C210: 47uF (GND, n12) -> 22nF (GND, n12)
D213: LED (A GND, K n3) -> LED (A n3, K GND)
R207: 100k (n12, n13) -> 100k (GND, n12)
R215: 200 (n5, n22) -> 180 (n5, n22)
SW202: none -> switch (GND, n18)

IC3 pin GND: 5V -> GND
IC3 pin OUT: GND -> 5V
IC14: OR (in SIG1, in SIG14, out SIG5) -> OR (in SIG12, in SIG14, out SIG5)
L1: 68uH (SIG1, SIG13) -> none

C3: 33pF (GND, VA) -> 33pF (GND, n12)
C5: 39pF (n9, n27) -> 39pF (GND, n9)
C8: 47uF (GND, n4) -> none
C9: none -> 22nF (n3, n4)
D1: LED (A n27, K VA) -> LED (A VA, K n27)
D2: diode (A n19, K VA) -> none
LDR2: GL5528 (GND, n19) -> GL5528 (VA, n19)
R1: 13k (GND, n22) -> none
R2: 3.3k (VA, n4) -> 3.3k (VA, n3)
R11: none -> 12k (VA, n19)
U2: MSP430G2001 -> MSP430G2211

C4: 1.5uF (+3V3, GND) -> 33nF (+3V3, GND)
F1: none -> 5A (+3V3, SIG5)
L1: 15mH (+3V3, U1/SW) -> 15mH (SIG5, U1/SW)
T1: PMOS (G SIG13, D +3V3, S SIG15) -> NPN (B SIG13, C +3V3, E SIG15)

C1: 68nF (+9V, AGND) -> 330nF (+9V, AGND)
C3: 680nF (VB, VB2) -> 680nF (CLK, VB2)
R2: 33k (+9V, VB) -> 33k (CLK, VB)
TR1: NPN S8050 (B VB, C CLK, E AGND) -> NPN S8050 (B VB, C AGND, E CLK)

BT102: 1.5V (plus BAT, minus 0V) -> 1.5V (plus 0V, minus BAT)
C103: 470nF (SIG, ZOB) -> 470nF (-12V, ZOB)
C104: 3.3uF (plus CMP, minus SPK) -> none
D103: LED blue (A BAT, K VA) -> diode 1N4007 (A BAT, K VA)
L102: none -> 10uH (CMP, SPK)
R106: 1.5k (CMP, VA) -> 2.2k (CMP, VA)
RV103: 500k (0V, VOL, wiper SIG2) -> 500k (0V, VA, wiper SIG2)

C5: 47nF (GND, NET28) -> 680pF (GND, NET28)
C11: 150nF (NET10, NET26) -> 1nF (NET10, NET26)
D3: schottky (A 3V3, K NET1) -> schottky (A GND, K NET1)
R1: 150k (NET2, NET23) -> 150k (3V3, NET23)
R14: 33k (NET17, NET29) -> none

========

=== REQUIRED ACTION ===
The entries need to be set down again in full, with no word changed.

=== OUTPUT OF THE TASK ===
C210: 47uF (GND, n12) -> 22nF (GND, n12)
D213: LED (A GND, K n3) -> LED (A n3, K GND)
R207: 100k (n12, n13) -> 100k (GND, n12)
R215: 200 (n5, n22) -> 180 (n5, n22)
SW202: none -> switch (GND, n18)

IC3 pin GND: 5V -> GND
IC3 pin OUT: GND -> 5V
IC14: OR (in SIG1, in SIG14, out SIG5) -> OR (in SIG12, in SIG14, out SIG5)
L1: 68uH (SIG1, SIG13) -> none

C3: 33pF (GND, VA) -> 33pF (GND, n12)
C5: 39pF (n9, n27) -> 39pF (GND, n9)
C8: 47uF (GND, n4) -> none
C9: none -> 22nF (n3, n4)
D1: LED (A n27, K VA) -> LED (A VA, K n27)
D2: diode (A n19, K VA) -> none
LDR2: GL5528 (GND, n19) -> GL5528 (VA, n19)
R1: 13k (GND, n22) -> none
R2: 3.3k (VA, n4) -> 3.3k (VA, n3)
R11: none -> 12k (VA, n19)
U2: MSP430G2001 -> MSP430G2211

C4: 1.5uF (+3V3, GND) -> 33nF (+3V3, GND)
F1: none -> 5A (+3V3, SIG5)
L1: 15mH (+3V3, U1/SW) -> 15mH (SIG5, U1/SW)
T1: PMOS (G SIG13, D +3V3, S SIG15) -> NPN (B SIG13, C +3V3, E SIG15)

C1: 68nF (+9V, AGND) -> 330nF (+9V, AGND)
C3: 680nF (VB, VB2) -> 680nF (CLK, VB2)
R2: 33k (+9V, VB) -> 33k (CLK, VB)
TR1: NPN S8050 (B VB, C CLK, E AGND) -> NPN S8050 (B VB, C AGND, E CLK)

BT102: 1.5V (plus BAT, minus 0V) -> 1.5V (plus 0V, minus BAT)
C103: 470nF (SIG, ZOB) -> 470nF (-12V, ZOB)
C104: 3.3uF (plus CMP, minus SPK) -> none
D103: LED blue (A BAT, K VA) -> diode 1N4007 (A BAT, K VA)
L102: none -> 10uH (CMP, SPK)
R106: 1.5k (CMP, VA) -> 2.2k (CMP, VA)
RV103: 500k (0V, VOL, wiper SIG2) -> 500k (0V, VA, wiper SIG2)

C5: 47nF (GND, NET28) -> 680pF (GND, NET28)
C11: 150nF (NET10, NET26) -> 1nF (NET10, NET26)
D3: schottky (A 3V3, K NET1) -> schottky (A GND, K NET1)
R1: 150k (NET2, NET23) -> 150k (3V3, NET23)
R14: 33k (NET17, NET29) -> none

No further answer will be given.